======== STUDY MATERIAL

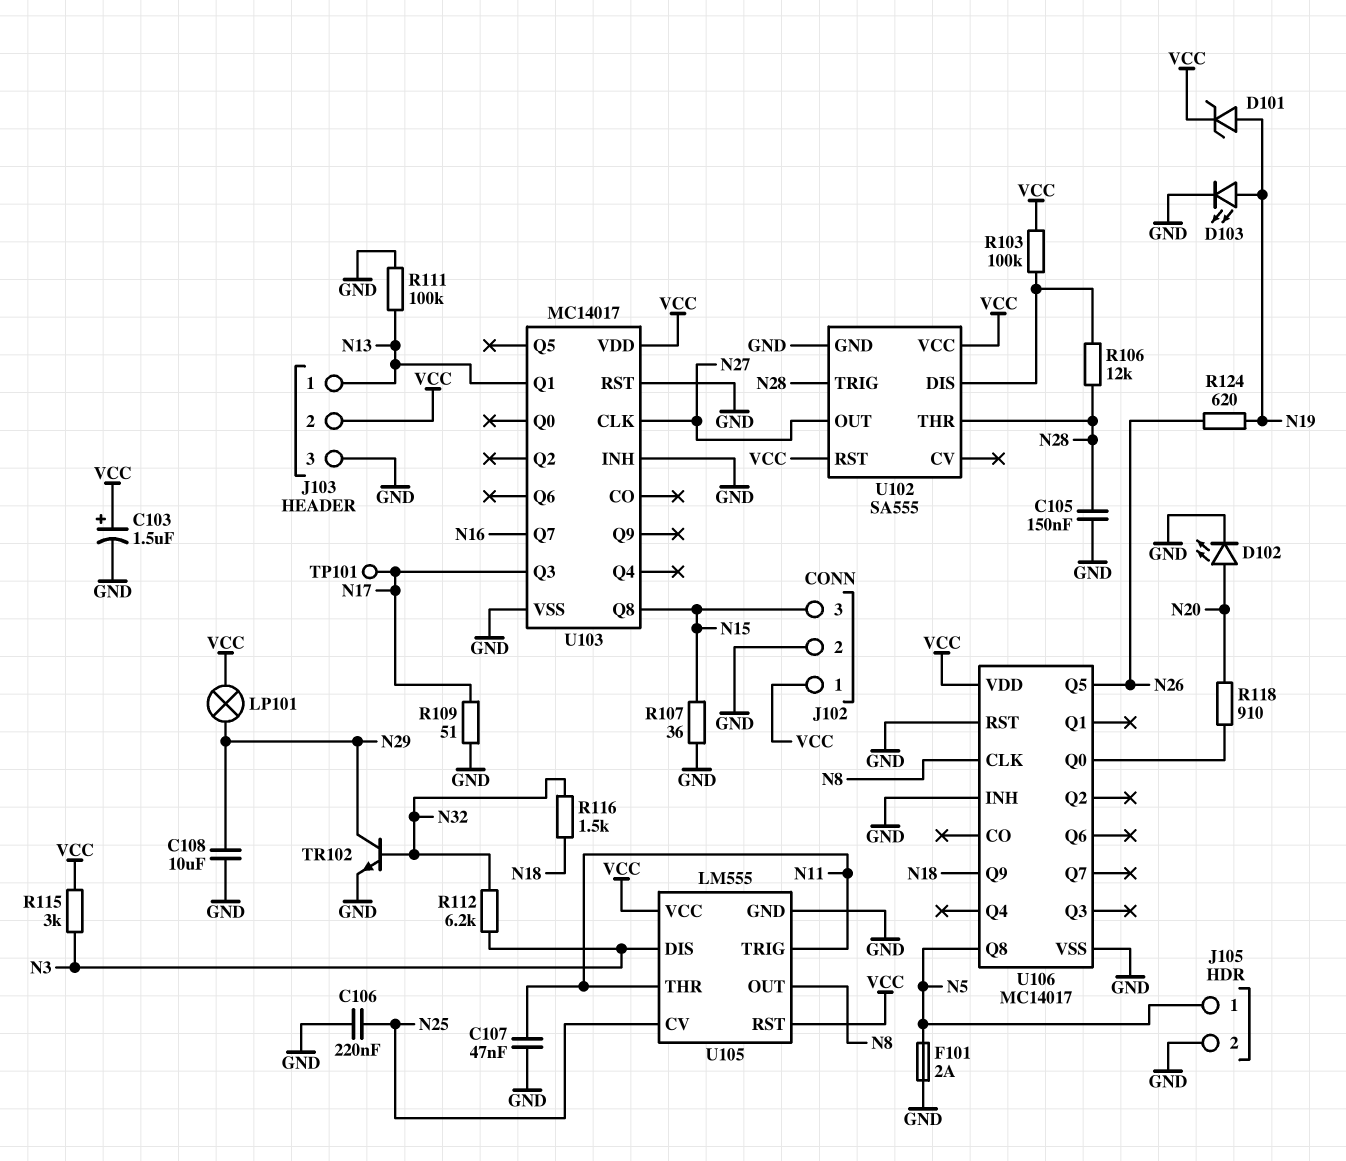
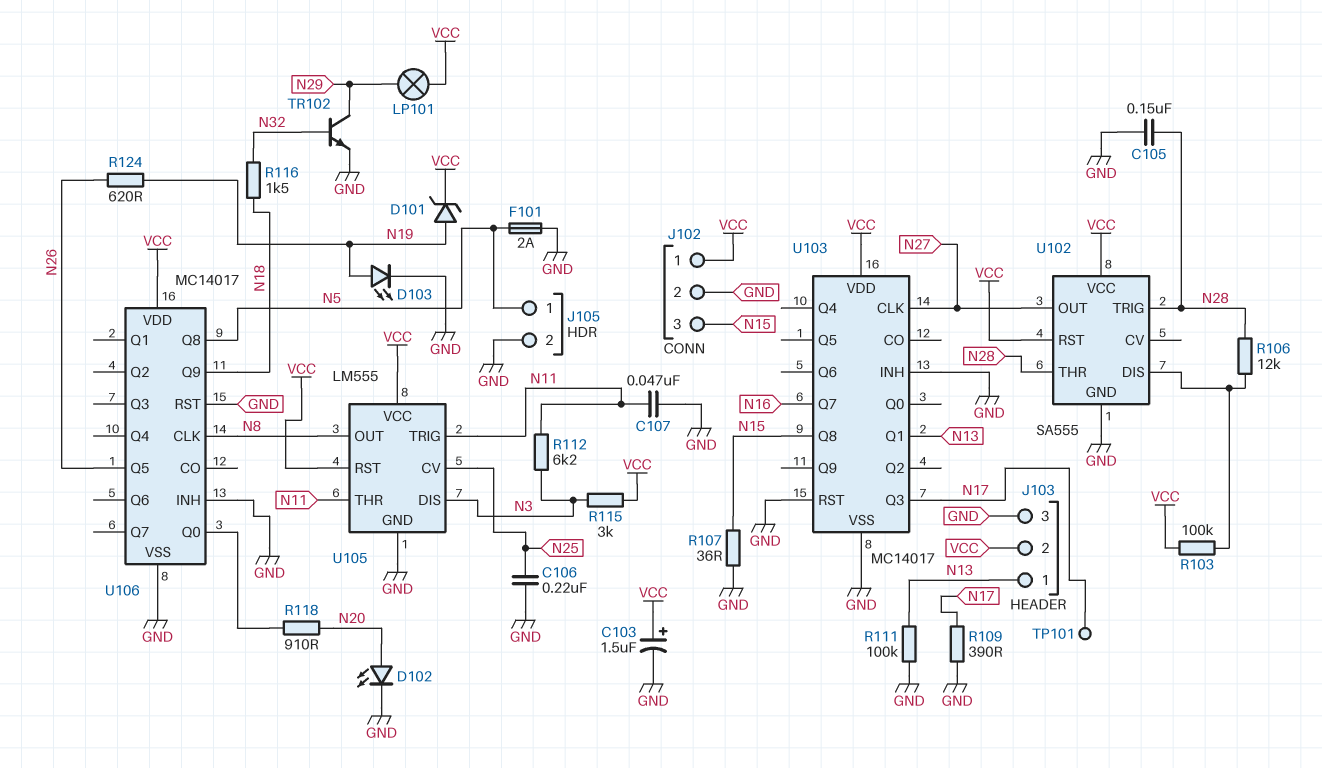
C108: 10uF (GND, N29) -> none
R109: 51 (GND, N17) -> 390 (GND, N17)
R112: 6.2k (N3, N32) -> 6.2k (N3, N11)

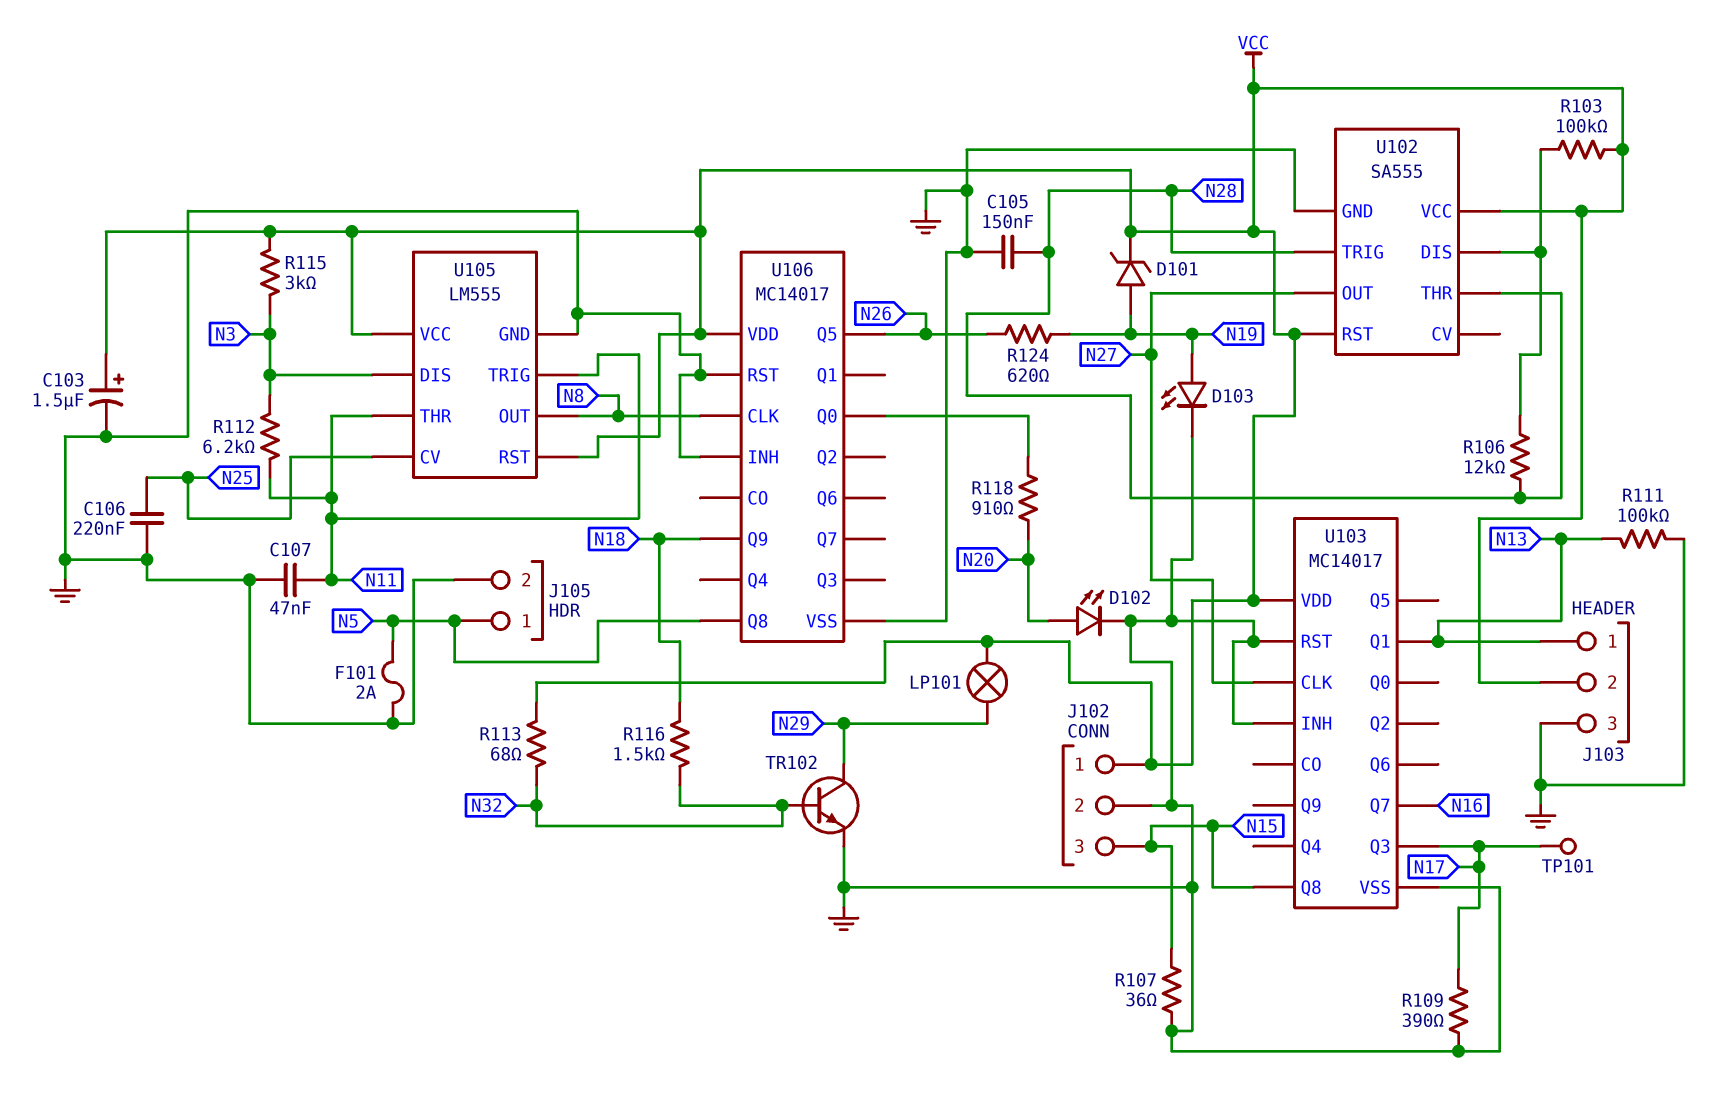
R113: none -> 68 (N32, VCC)

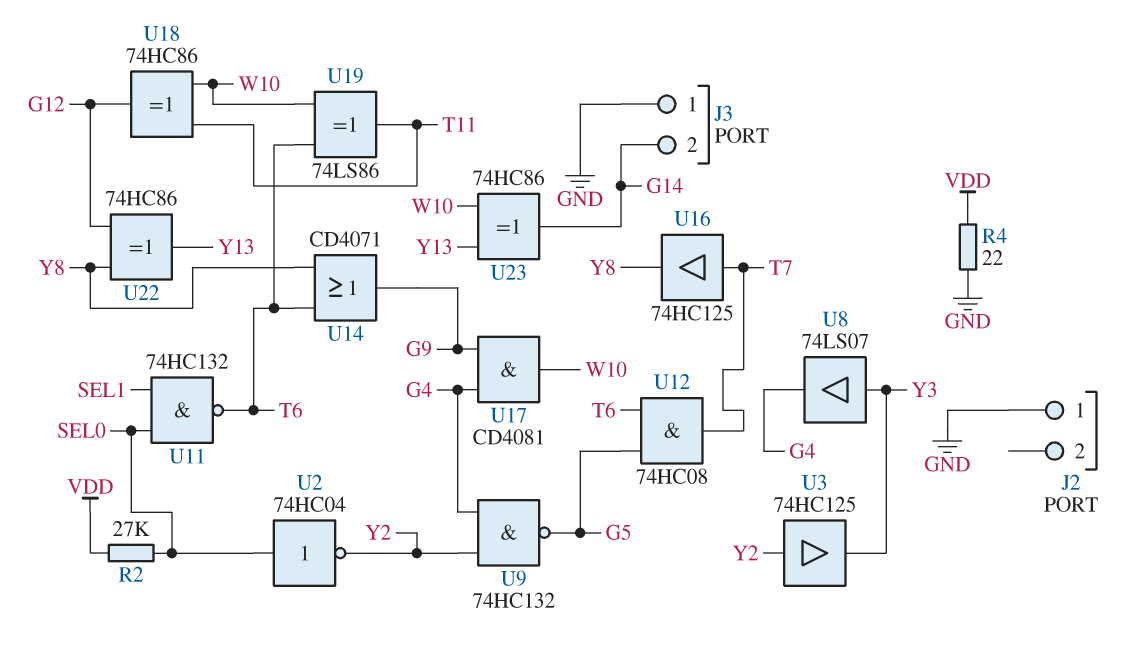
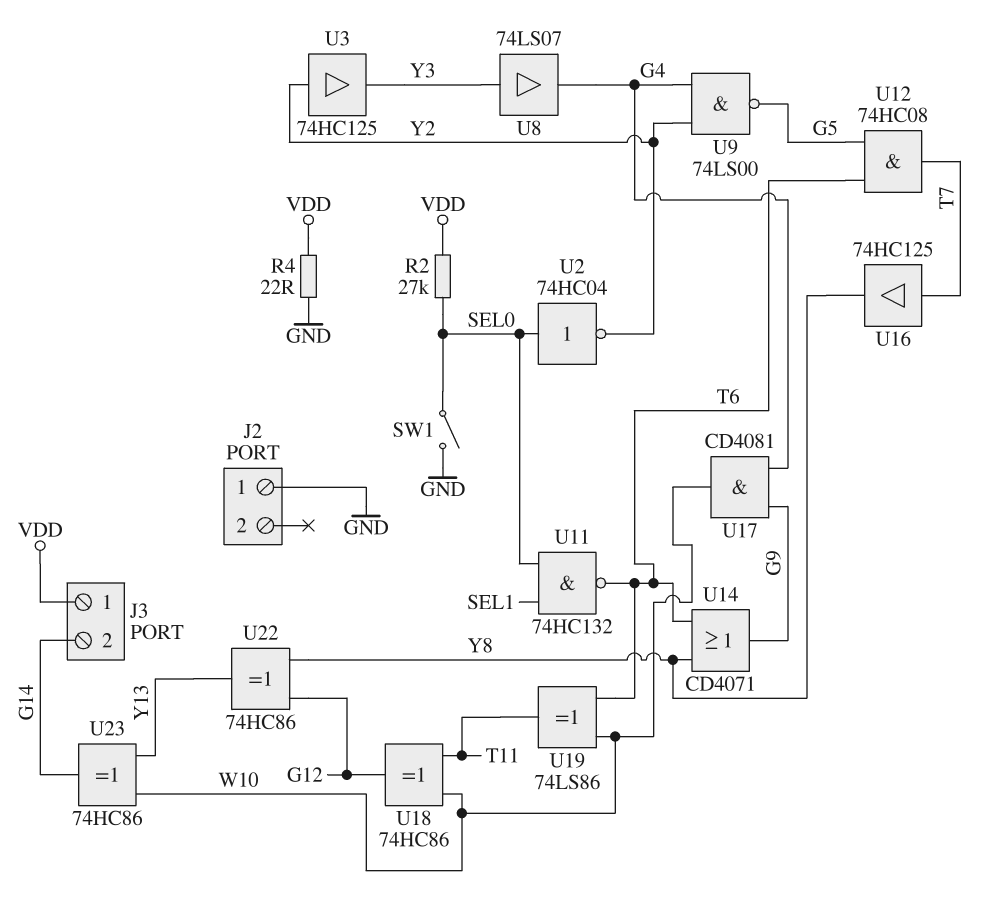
J3 pin 1: GND -> VDD
SW1: none -> switch (GND, SEL0)
U9: NAND 74HC132 (in G4, in Y2, out G5) -> NAND 74LS00 (in G4, in Y2, out G5)

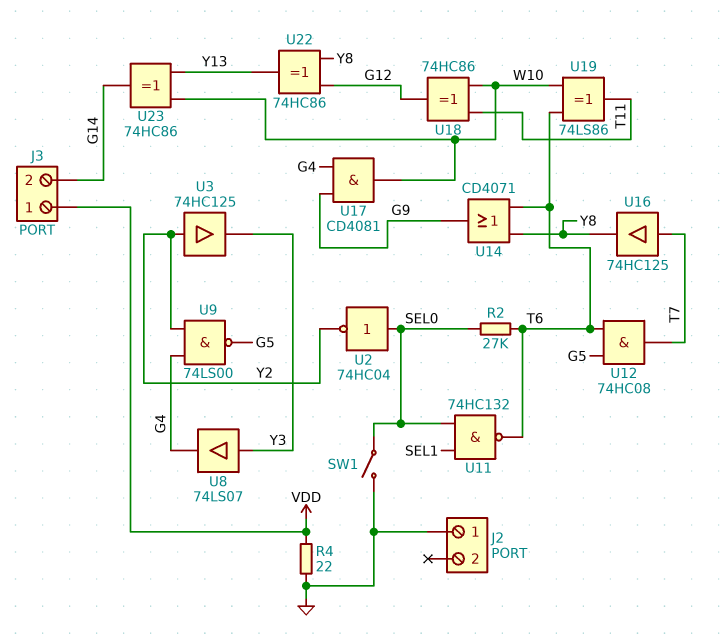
R2: 27k (SEL0, VDD) -> 27k (SEL0, T6)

================

# [TASK BRIEF]
If a line in the records above contains the string "none", copy that line out.

# [TASK ANSWER]
C108: 10uF (GND, N29) -> none
R113: none -> 68 (N32, VCC)
SW1: none -> switch (GND, SEL0)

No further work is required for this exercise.